Items from a dataset
|---|

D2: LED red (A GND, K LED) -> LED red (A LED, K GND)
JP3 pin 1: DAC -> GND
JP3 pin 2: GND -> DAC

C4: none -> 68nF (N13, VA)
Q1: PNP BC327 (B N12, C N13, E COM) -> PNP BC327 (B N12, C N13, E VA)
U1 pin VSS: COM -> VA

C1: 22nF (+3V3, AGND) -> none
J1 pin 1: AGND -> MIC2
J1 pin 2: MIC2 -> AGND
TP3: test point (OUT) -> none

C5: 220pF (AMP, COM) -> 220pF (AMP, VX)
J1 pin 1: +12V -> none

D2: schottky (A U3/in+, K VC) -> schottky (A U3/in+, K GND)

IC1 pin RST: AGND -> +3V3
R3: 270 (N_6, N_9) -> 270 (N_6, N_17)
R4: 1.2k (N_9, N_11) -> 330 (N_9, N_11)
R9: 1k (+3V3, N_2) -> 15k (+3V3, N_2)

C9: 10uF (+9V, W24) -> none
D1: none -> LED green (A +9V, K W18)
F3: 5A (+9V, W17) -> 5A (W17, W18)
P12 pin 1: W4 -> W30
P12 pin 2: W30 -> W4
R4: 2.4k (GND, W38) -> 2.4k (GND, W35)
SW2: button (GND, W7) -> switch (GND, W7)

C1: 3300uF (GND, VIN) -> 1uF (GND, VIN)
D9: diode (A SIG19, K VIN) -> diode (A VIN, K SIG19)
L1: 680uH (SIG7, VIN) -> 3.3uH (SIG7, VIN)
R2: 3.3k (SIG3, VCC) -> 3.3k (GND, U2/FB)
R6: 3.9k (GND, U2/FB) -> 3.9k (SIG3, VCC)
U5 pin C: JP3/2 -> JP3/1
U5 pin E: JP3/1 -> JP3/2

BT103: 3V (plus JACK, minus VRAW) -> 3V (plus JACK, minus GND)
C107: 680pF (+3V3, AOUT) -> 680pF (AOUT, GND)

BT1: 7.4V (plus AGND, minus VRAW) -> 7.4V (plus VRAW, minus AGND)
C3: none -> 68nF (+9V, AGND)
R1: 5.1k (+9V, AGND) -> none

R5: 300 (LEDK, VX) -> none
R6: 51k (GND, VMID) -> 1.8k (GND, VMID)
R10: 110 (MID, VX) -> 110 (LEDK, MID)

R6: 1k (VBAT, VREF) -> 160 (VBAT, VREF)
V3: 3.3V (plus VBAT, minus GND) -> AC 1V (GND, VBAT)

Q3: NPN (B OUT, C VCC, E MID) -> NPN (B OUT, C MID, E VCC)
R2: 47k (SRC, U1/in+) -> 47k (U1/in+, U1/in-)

|---|

• _WHAT YOU NEED TO DO_: Exactly as shown, repeat every record.

• _SOLUTION TO THE EXERCISE_:
D2: LED red (A GND, K LED) -> LED red (A LED, K GND)
JP3 pin 1: DAC -> GND
JP3 pin 2: GND -> DAC

C4: none -> 68nF (N13, VA)
Q1: PNP BC327 (B N12, C N13, E COM) -> PNP BC327 (B N12, C N13, E VA)
U1 pin VSS: COM -> VA

C1: 22nF (+3V3, AGND) -> none
J1 pin 1: AGND -> MIC2
J1 pin 2: MIC2 -> AGND
TP3: test point (OUT) -> none

C5: 220pF (AMP, COM) -> 220pF (AMP, VX)
J1 pin 1: +12V -> none

D2: schottky (A U3/in+, K VC) -> schottky (A U3/in+, K GND)

IC1 pin RST: AGND -> +3V3
R3: 270 (N_6, N_9) -> 270 (N_6, N_17)
R4: 1.2k (N_9, N_11) -> 330 (N_9, N_11)
R9: 1k (+3V3, N_2) -> 15k (+3V3, N_2)

C9: 10uF (+9V, W24) -> none
D1: none -> LED green (A +9V, K W18)
F3: 5A (+9V, W17) -> 5A (W17, W18)
P12 pin 1: W4 -> W30
P12 pin 2: W30 -> W4
R4: 2.4k (GND, W38) -> 2.4k (GND, W35)
SW2: button (GND, W7) -> switch (GND, W7)

C1: 3300uF (GND, VIN) -> 1uF (GND, VIN)
D9: diode (A SIG19, K VIN) -> diode (A VIN, K SIG19)
L1: 680uH (SIG7, VIN) -> 3.3uH (SIG7, VIN)
R2: 3.3k (SIG3, VCC) -> 3.3k (GND, U2/FB)
R6: 3.9k (GND, U2/FB) -> 3.9k (SIG3, VCC)
U5 pin C: JP3/2 -> JP3/1
U5 pin E: JP3/1 -> JP3/2

BT103: 3V (plus JACK, minus VRAW) -> 3V (plus JACK, minus GND)
C107: 680pF (+3V3, AOUT) -> 680pF (AOUT, GND)

BT1: 7.4V (plus AGND, minus VRAW) -> 7.4V (plus VRAW, minus AGND)
C3: none -> 68nF (+9V, AGND)
R1: 5.1k (+9V, AGND) -> none

R5: 300 (LEDK, VX) -> none
R6: 51k (GND, VMID) -> 1.8k (GND, VMID)
R10: 110 (MID, VX) -> 110 (LEDK, MID)

R6: 1k (VBAT, VREF) -> 160 (VBAT, VREF)
V3: 3.3V (plus VBAT, minus GND) -> AC 1V (GND, VBAT)

Q3: NPN (B OUT, C VCC, E MID) -> NPN (B OUT, C MID, E VCC)
R2: 47k (SRC, U1/in+) -> 47k (U1/in+, U1/in-)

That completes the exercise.